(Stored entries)
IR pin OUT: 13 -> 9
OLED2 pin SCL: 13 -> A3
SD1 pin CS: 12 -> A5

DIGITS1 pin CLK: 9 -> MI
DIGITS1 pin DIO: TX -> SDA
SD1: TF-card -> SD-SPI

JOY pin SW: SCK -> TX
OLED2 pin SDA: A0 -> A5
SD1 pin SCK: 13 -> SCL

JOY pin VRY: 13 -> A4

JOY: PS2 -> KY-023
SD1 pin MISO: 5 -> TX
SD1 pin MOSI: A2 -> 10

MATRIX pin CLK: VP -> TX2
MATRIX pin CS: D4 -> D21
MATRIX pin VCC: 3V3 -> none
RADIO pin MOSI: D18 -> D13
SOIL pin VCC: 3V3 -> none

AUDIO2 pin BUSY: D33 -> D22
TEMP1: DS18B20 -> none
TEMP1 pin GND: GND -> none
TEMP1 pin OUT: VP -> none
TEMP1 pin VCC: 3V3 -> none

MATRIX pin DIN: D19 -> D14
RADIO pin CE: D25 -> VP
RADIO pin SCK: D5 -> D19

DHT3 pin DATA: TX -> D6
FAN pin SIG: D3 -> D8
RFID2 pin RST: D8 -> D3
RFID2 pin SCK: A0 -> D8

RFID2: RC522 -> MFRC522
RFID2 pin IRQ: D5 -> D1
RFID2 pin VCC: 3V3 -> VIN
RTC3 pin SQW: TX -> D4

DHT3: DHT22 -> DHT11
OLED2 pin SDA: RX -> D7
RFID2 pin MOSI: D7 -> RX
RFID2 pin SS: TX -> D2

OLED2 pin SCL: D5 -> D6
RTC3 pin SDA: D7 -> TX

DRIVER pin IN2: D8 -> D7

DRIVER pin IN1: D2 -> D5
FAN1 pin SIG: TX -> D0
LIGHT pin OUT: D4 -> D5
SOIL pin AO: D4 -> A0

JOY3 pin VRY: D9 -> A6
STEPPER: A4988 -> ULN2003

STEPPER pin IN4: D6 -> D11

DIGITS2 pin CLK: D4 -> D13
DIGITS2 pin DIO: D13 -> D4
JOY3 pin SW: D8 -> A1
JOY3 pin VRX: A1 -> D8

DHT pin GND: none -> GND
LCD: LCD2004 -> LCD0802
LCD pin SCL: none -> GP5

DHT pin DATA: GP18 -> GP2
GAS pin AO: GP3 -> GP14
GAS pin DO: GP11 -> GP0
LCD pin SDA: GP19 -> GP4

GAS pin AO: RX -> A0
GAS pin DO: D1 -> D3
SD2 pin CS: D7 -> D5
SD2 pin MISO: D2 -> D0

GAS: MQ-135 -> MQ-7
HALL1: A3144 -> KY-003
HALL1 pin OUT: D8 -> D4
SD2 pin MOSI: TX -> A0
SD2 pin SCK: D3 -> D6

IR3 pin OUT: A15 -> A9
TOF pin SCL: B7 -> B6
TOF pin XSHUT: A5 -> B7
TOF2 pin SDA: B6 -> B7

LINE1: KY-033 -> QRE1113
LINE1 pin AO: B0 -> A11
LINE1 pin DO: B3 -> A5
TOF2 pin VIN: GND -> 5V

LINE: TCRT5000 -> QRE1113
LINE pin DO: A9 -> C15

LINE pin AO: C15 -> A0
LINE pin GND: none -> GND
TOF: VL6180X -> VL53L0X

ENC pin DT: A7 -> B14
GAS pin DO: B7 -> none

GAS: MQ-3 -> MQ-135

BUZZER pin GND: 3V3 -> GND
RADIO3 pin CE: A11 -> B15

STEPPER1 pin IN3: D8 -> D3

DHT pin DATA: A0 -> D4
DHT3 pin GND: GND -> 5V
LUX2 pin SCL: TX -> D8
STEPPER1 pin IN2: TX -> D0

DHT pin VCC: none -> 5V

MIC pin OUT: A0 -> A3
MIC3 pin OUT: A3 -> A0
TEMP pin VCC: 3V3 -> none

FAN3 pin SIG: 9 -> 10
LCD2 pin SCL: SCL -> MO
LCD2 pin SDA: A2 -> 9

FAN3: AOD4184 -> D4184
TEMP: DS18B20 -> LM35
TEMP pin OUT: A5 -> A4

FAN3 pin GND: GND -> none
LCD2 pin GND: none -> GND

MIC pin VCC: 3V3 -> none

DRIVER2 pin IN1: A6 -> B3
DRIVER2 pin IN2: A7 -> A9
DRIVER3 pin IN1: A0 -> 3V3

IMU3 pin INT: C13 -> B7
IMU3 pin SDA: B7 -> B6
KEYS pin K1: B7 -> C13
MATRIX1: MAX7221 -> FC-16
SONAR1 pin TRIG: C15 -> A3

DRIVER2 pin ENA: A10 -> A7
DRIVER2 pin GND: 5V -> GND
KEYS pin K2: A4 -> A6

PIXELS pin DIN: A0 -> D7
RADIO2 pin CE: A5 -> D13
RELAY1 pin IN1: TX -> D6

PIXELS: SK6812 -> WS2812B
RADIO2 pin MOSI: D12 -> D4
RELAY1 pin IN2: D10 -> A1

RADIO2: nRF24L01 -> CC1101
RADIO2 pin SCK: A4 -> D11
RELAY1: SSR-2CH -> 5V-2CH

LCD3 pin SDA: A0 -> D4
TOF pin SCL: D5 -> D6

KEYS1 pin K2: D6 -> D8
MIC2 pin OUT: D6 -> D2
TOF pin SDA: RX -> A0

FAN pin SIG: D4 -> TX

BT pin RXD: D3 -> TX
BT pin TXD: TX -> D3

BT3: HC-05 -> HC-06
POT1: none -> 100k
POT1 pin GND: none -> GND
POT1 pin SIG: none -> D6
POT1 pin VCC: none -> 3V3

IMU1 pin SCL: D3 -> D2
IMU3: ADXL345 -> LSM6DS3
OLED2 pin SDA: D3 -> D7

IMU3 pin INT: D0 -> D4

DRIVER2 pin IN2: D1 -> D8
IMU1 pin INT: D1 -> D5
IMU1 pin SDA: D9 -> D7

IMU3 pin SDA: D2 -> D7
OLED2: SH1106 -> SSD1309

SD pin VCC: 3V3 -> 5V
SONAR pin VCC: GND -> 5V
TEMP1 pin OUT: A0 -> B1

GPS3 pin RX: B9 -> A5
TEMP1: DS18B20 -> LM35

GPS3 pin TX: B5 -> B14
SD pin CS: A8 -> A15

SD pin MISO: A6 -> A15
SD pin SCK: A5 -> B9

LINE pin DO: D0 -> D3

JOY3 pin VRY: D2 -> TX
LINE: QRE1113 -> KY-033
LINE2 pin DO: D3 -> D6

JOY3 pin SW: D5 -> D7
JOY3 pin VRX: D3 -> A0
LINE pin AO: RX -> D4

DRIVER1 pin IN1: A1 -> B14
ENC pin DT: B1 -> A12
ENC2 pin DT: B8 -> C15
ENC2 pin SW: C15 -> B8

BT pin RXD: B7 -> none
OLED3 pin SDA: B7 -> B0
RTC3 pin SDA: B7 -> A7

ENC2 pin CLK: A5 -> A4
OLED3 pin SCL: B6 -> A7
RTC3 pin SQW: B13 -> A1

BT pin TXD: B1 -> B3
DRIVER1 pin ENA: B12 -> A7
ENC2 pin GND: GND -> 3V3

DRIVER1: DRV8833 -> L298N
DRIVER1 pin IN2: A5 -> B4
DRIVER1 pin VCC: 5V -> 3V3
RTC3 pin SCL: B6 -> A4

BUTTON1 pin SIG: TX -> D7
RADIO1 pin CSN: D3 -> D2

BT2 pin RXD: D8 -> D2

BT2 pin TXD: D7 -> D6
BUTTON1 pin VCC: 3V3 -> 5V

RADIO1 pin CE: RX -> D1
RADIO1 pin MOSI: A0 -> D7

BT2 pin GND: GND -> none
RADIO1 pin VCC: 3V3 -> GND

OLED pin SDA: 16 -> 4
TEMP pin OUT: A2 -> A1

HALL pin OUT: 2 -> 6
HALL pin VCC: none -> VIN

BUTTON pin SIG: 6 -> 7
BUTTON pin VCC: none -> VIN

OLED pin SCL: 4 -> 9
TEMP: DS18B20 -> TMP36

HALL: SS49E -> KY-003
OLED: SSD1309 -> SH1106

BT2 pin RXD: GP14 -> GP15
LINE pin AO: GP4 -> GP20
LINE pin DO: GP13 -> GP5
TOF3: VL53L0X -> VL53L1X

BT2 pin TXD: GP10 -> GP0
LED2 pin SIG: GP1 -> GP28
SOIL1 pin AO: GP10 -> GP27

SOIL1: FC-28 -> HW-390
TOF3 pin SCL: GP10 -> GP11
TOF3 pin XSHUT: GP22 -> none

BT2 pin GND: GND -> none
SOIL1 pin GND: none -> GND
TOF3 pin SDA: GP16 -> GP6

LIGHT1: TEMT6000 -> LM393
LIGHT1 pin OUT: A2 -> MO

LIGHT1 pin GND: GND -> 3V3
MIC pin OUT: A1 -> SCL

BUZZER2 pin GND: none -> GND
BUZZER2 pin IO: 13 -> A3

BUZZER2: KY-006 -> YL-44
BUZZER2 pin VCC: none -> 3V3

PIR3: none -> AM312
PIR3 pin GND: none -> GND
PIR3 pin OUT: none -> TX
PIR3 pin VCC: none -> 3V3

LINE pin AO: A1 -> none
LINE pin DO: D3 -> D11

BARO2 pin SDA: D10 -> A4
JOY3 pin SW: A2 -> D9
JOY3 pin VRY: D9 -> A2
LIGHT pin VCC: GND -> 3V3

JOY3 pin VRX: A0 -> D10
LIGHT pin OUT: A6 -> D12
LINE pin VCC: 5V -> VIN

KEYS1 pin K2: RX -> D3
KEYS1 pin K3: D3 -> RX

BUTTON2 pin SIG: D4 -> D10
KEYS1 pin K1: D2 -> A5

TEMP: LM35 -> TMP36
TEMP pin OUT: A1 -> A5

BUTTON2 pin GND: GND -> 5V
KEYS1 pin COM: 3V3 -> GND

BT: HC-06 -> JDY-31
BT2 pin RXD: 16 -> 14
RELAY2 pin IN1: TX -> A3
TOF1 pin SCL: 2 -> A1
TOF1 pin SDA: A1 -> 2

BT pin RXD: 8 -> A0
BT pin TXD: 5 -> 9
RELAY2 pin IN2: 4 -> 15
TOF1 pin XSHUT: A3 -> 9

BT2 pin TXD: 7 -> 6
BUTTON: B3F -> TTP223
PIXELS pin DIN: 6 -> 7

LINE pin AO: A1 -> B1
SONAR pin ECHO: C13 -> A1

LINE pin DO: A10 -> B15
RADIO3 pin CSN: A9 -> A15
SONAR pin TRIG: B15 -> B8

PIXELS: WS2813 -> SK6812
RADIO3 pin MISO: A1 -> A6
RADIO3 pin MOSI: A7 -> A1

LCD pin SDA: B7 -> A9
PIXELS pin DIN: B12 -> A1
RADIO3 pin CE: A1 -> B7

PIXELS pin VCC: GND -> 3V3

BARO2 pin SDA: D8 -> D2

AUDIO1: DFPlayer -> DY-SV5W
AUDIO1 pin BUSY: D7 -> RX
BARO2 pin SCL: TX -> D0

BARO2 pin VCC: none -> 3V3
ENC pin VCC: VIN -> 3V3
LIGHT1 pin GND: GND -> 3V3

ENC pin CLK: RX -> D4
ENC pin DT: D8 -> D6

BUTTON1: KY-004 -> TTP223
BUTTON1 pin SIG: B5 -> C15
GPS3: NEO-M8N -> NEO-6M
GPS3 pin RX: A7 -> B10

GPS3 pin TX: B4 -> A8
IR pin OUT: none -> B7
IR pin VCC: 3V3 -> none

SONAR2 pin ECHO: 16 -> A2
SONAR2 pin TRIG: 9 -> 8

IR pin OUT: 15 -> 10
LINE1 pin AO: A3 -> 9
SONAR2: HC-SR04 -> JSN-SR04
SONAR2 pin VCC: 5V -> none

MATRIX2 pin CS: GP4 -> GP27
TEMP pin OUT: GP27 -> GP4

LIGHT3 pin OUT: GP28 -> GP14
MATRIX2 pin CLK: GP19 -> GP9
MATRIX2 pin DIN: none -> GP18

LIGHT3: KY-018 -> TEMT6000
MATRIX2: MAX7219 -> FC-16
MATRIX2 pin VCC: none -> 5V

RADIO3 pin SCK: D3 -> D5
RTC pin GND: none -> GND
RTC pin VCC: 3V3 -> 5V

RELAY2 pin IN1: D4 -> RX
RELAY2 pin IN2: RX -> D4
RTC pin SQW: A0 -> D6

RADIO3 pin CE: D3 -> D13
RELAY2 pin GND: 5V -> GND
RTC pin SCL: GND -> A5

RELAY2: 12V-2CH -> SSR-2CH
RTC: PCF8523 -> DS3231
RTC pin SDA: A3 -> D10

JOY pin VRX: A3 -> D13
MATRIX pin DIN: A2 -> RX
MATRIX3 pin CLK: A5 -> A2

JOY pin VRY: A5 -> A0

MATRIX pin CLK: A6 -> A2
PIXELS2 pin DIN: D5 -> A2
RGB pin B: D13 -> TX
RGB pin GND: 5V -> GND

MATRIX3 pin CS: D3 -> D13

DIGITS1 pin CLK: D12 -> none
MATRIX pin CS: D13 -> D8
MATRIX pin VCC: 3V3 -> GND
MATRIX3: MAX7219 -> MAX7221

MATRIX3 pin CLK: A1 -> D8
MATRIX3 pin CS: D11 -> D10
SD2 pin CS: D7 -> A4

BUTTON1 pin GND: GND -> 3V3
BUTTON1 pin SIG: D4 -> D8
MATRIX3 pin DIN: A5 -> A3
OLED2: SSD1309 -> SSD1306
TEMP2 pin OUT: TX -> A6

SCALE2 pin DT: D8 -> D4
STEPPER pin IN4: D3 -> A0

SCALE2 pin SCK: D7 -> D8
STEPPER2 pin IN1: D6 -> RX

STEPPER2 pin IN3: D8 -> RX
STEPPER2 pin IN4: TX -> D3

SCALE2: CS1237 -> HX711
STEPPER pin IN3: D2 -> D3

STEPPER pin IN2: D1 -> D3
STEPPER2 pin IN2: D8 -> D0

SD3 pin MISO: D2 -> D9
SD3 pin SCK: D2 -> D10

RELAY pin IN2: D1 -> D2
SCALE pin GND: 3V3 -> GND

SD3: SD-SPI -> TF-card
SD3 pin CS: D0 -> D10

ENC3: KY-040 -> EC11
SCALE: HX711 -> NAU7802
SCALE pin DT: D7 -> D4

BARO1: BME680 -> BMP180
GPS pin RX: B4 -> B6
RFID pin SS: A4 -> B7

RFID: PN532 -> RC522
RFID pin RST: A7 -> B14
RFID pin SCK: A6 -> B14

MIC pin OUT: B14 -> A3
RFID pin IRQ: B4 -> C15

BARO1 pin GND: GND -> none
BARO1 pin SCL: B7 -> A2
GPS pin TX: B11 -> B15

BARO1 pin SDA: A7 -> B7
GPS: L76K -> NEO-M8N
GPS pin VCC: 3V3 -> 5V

Aim of the task: All that belongs in the answer is an exact copy of the lines from the start of the records above through the line with "DIGITS2 pin DIO: D13 -> D4".

Solution below:
IR pin OUT: 13 -> 9
OLED2 pin SCL: 13 -> A3
SD1 pin CS: 12 -> A5

DIGITS1 pin CLK: 9 -> MI
DIGITS1 pin DIO: TX -> SDA
SD1: TF-card -> SD-SPI

JOY pin SW: SCK -> TX
OLED2 pin SDA: A0 -> A5
SD1 pin SCK: 13 -> SCL

JOY pin VRY: 13 -> A4

JOY: PS2 -> KY-023
SD1 pin MISO: 5 -> TX
SD1 pin MOSI: A2 -> 10

MATRIX pin CLK: VP -> TX2
MATRIX pin CS: D4 -> D21
MATRIX pin VCC: 3V3 -> none
RADIO pin MOSI: D18 -> D13
SOIL pin VCC: 3V3 -> none

AUDIO2 pin BUSY: D33 -> D22
TEMP1: DS18B20 -> none
TEMP1 pin GND: GND -> none
TEMP1 pin OUT: VP -> none
TEMP1 pin VCC: 3V3 -> none

MATRIX pin DIN: D19 -> D14
RADIO pin CE: D25 -> VP
RADIO pin SCK: D5 -> D19

DHT3 pin DATA: TX -> D6
FAN pin SIG: D3 -> D8
RFID2 pin RST: D8 -> D3
RFID2 pin SCK: A0 -> D8

RFID2: RC522 -> MFRC522
RFID2 pin IRQ: D5 -> D1
RFID2 pin VCC: 3V3 -> VIN
RTC3 pin SQW: TX -> D4

DHT3: DHT22 -> DHT11
OLED2 pin SDA: RX -> D7
RFID2 pin MOSI: D7 -> RX
RFID2 pin SS: TX -> D2

OLED2 pin SCL: D5 -> D6
RTC3 pin SDA: D7 -> TX

DRIVER pin IN2: D8 -> D7

DRIVER pin IN1: D2 -> D5
FAN1 pin SIG: TX -> D0
LIGHT pin OUT: D4 -> D5
SOIL pin AO: D4 -> A0

JOY3 pin VRY: D9 -> A6
STEPPER: A4988 -> ULN2003

STEPPER pin IN4: D6 -> D11

DIGITS2 pin CLK: D4 -> D13
DIGITS2 pin DIO: D13 -> D4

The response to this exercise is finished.